Taking the data below line by line, count those that include the word "grey" and report the number alone.

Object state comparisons
<<<<

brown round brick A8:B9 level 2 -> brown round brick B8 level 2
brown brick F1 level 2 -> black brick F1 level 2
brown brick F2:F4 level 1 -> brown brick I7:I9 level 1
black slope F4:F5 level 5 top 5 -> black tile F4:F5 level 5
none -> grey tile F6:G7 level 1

>>>>
<<<<

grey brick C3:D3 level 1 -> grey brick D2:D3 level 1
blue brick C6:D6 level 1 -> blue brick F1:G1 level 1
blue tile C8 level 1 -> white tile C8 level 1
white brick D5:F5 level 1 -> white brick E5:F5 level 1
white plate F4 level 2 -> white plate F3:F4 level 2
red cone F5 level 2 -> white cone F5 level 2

>>>>

-- Reply to the task --
2